### ASSIGNMENT
Skip the pictures. Return exactly the lines from the one containing "U3 pin DIS: N12 -> N3" through the end of the entries below.

**** RECORDS FOR THE TASK ****

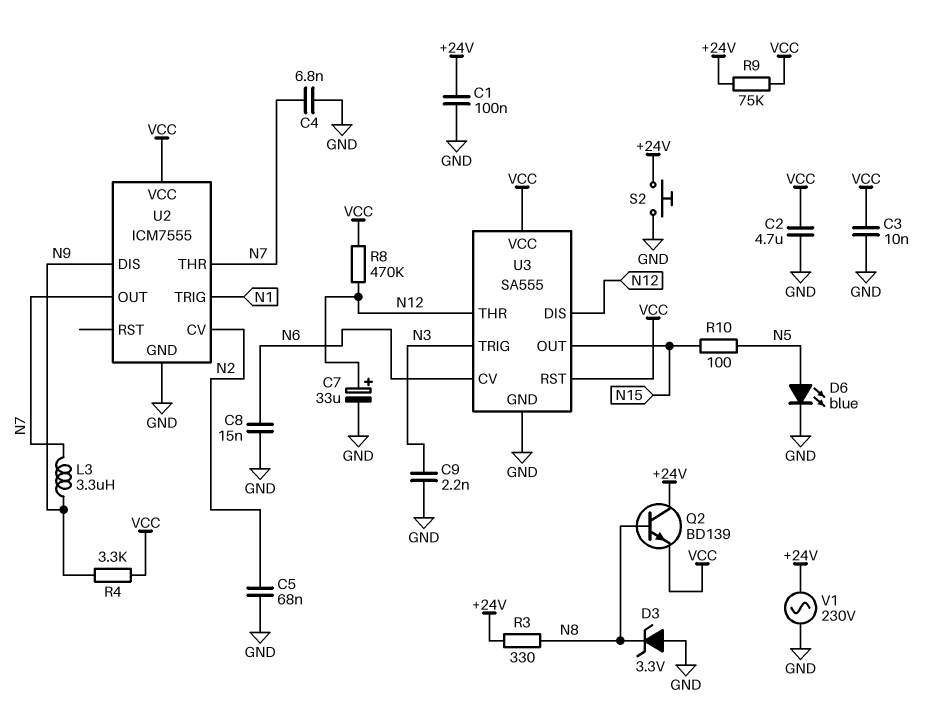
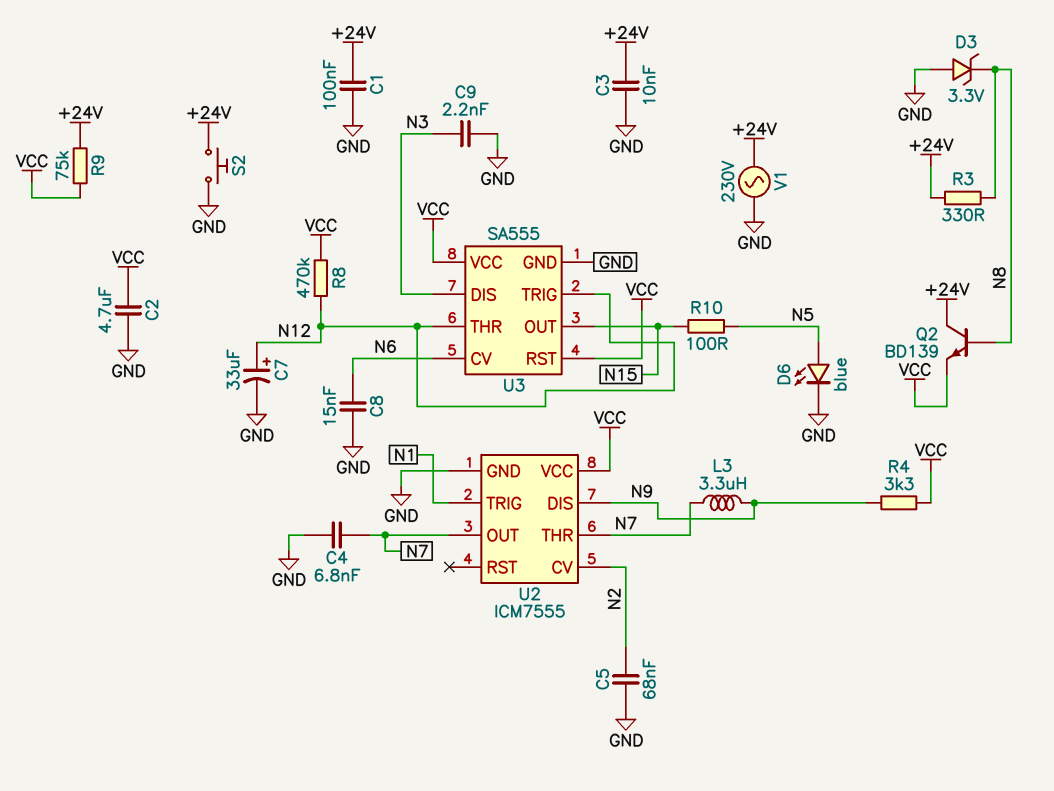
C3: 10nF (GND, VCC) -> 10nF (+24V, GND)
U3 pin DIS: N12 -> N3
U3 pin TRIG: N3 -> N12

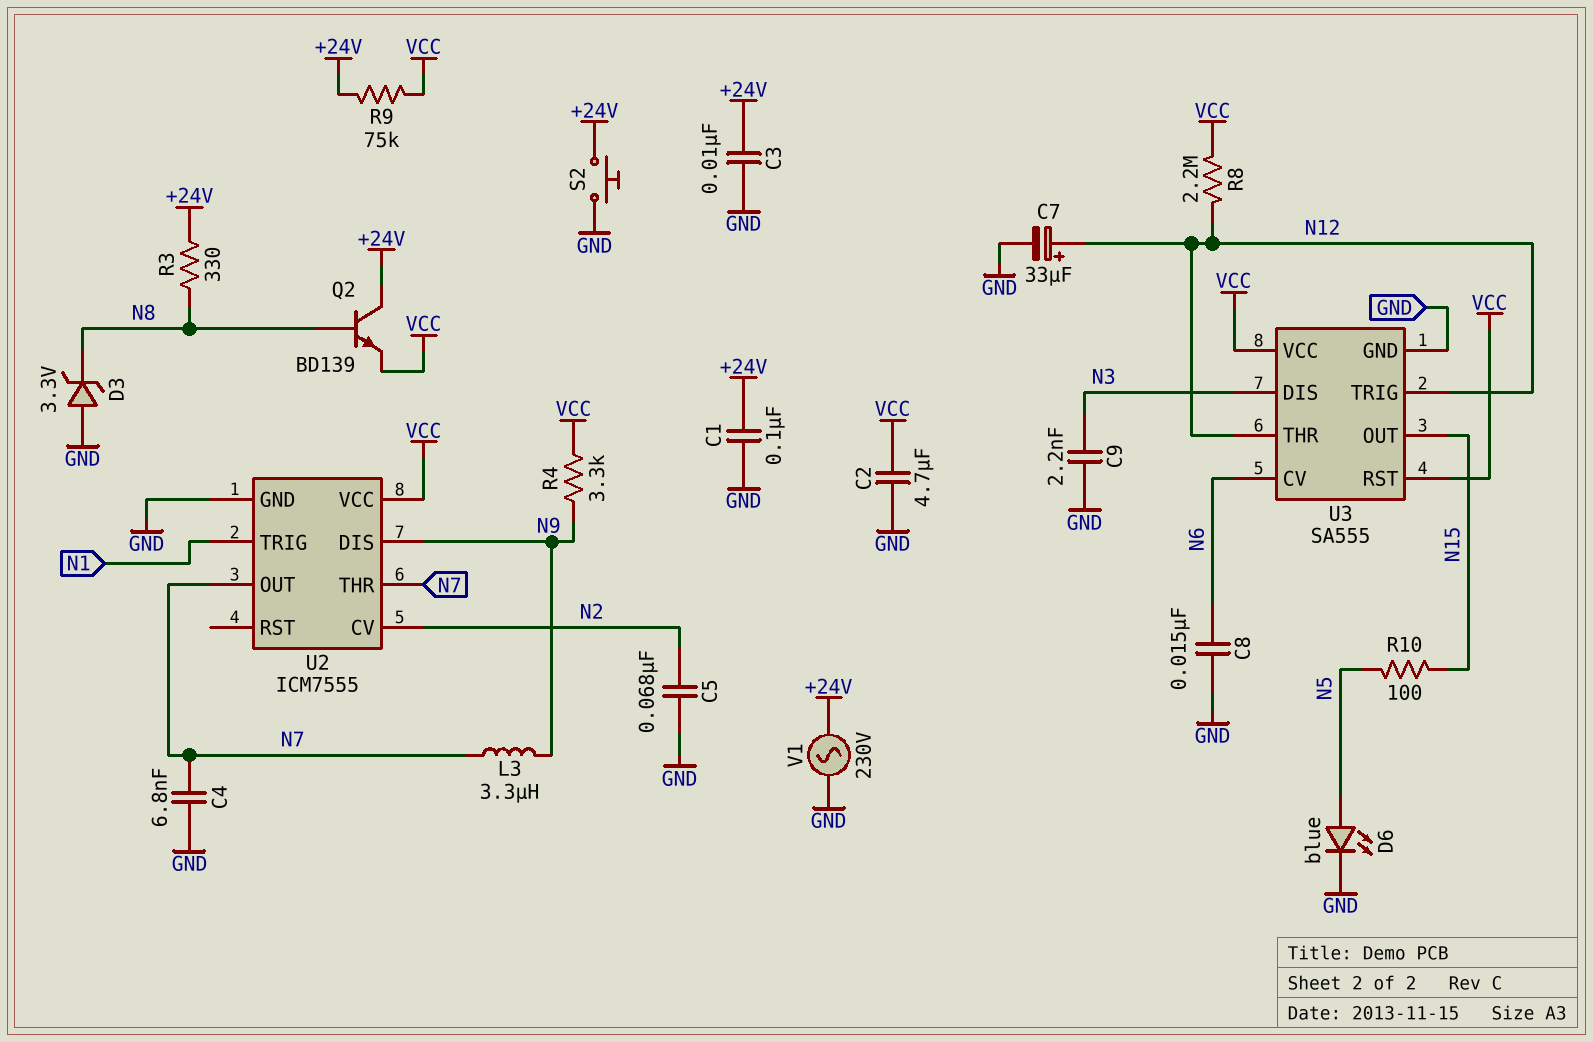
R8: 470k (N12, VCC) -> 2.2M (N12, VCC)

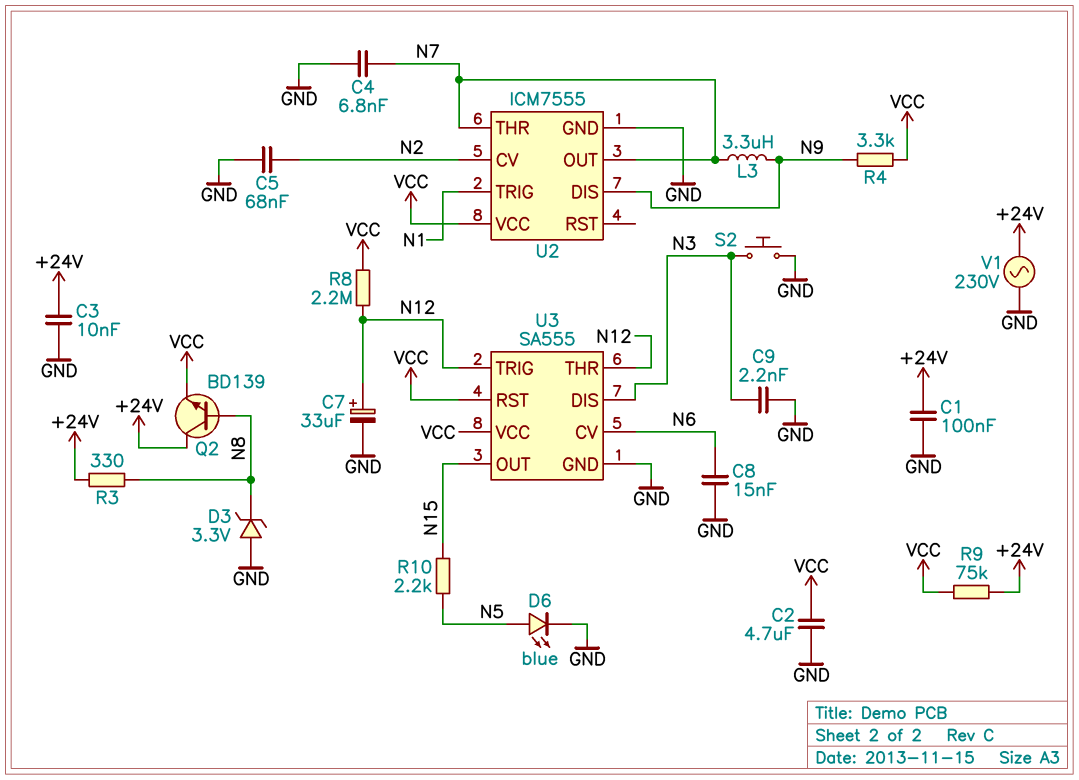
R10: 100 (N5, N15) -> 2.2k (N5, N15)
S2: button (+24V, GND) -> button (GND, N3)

****

### FINISHED TASK
U3 pin DIS: N12 -> N3
U3 pin TRIG: N3 -> N12

R8: 470k (N12, VCC) -> 2.2M (N12, VCC)

R10: 100 (N5, N15) -> 2.2k (N5, N15)
S2: button (+24V, GND) -> button (GND, N3)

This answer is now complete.